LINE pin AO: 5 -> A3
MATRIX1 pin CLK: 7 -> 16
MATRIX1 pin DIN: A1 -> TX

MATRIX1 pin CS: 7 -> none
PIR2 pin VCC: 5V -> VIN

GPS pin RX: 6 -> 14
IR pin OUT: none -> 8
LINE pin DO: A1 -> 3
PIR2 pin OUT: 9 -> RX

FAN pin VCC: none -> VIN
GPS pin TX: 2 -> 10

---

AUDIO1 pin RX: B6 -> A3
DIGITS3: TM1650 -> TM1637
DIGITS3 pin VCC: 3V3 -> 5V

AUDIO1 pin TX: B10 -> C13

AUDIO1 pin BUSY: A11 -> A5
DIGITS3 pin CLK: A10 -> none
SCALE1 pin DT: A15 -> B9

---

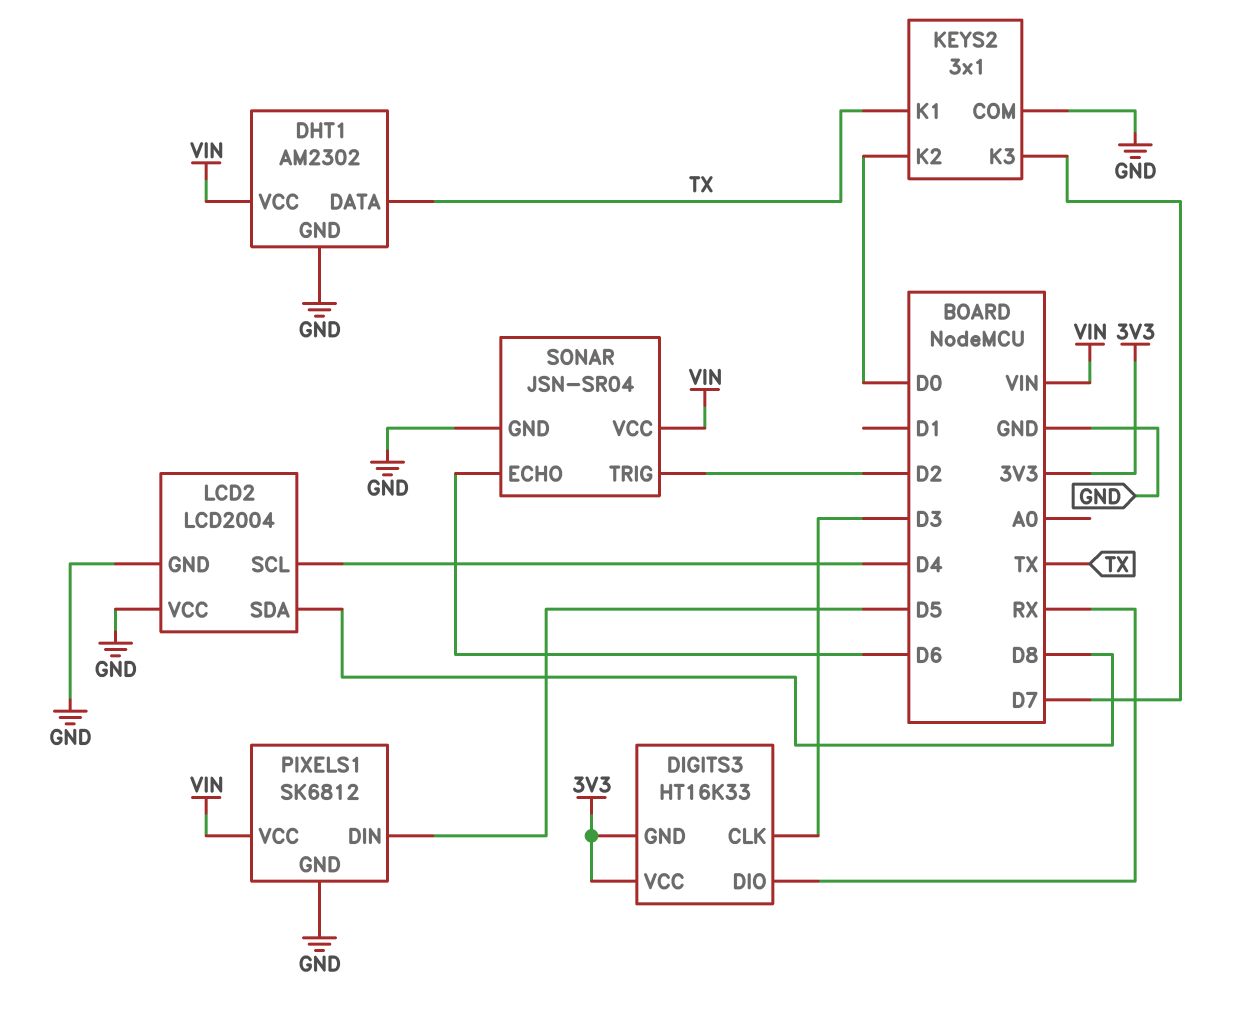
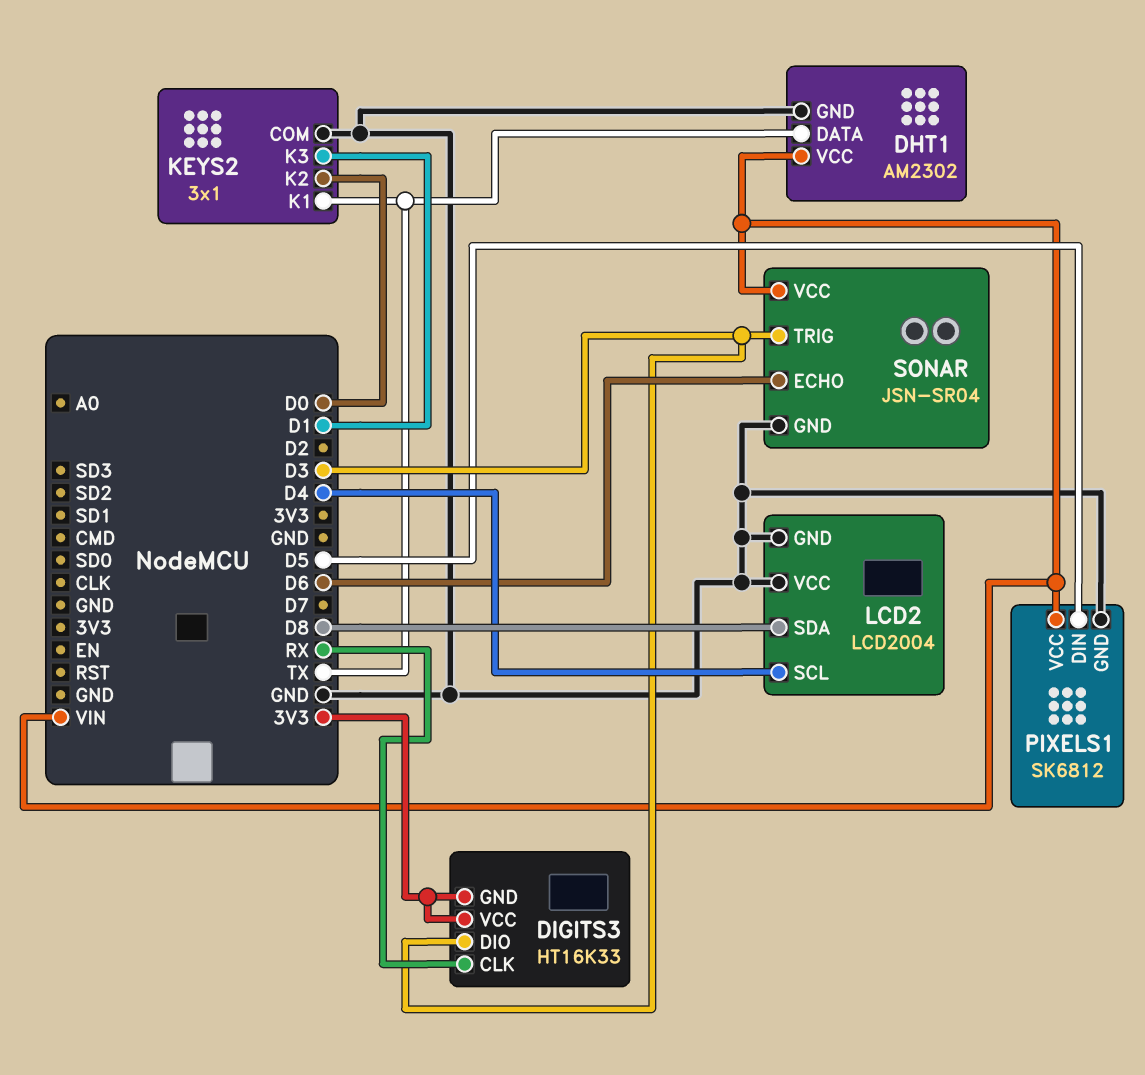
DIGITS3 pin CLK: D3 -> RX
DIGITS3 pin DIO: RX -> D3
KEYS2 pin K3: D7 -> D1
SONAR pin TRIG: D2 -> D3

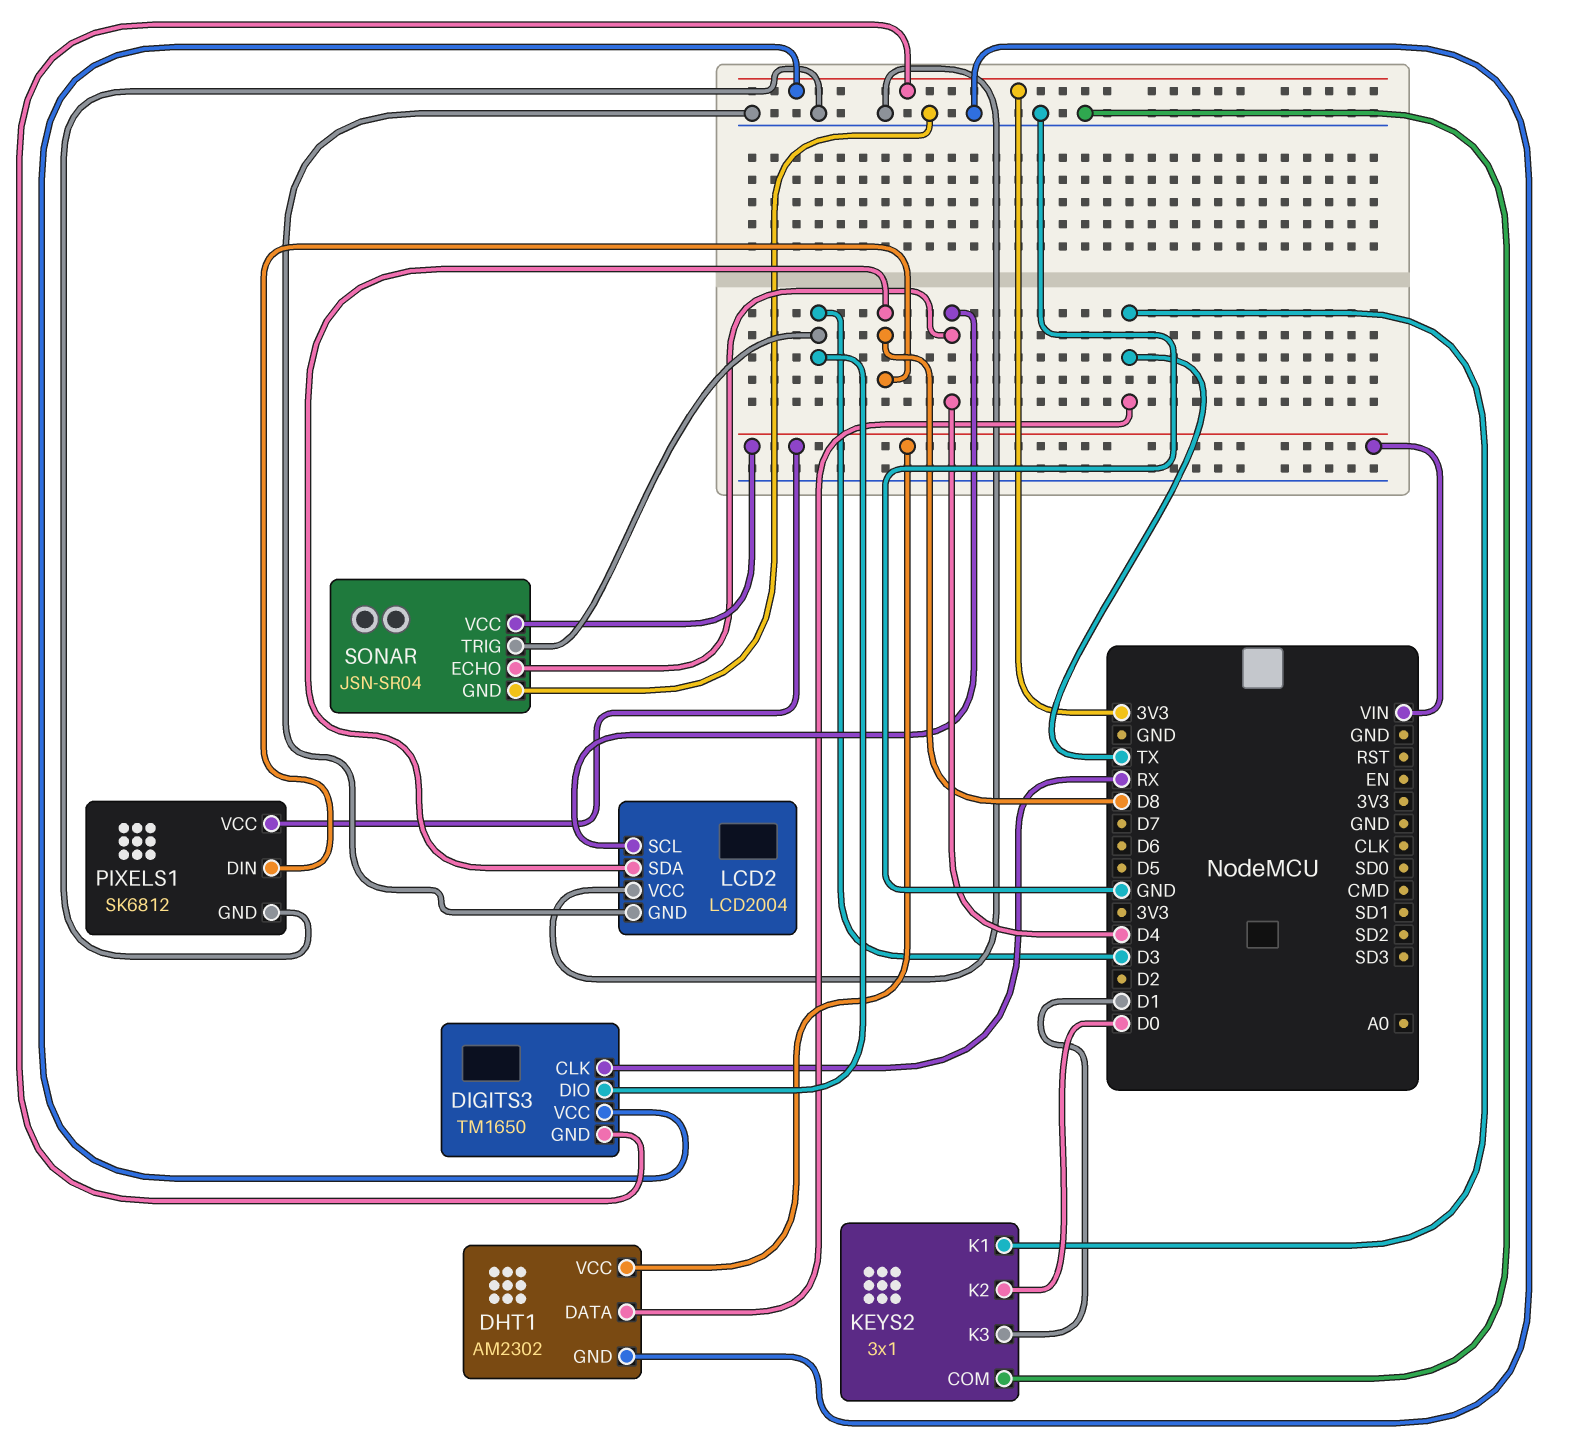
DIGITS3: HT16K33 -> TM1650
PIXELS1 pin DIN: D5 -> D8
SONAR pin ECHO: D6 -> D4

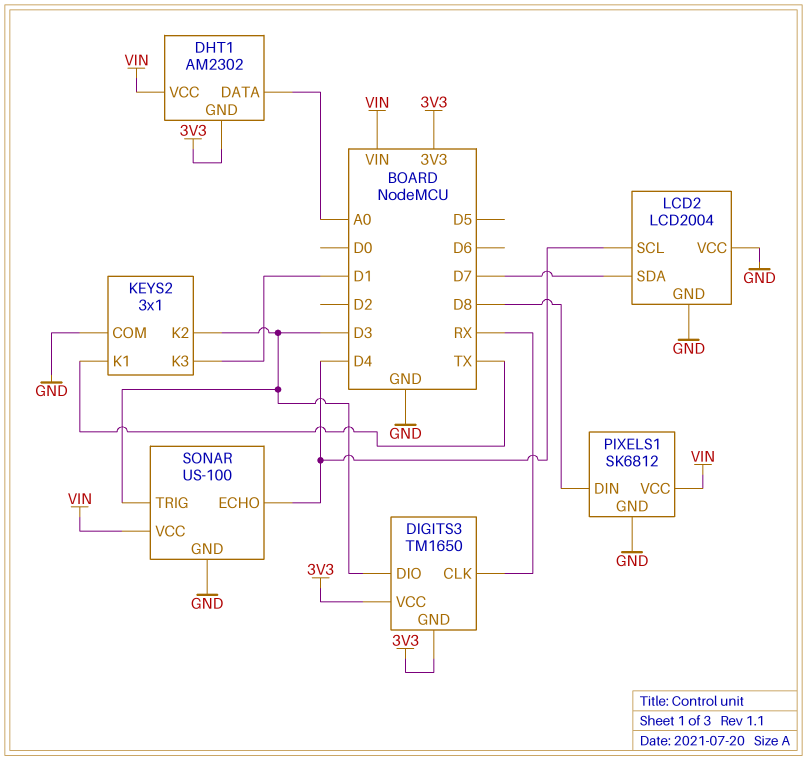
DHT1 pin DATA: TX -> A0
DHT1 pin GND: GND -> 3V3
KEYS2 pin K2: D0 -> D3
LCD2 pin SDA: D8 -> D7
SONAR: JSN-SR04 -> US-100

- _Exercise_:
Retype word for word everything in the listing above from the line that holds "LINE pin AO: 5 -> A3" down to the line that holds "GPS pin TX: 2 -> 10". Keep both end lines and leave out the rest.

- _The answer_:
LINE pin AO: 5 -> A3
MATRIX1 pin CLK: 7 -> 16
MATRIX1 pin DIN: A1 -> TX

MATRIX1 pin CS: 7 -> none
PIR2 pin VCC: 5V -> VIN

GPS pin RX: 6 -> 14
IR pin OUT: none -> 8
LINE pin DO: A1 -> 3
PIR2 pin OUT: 9 -> RX

FAN pin VCC: none -> VIN
GPS pin TX: 2 -> 10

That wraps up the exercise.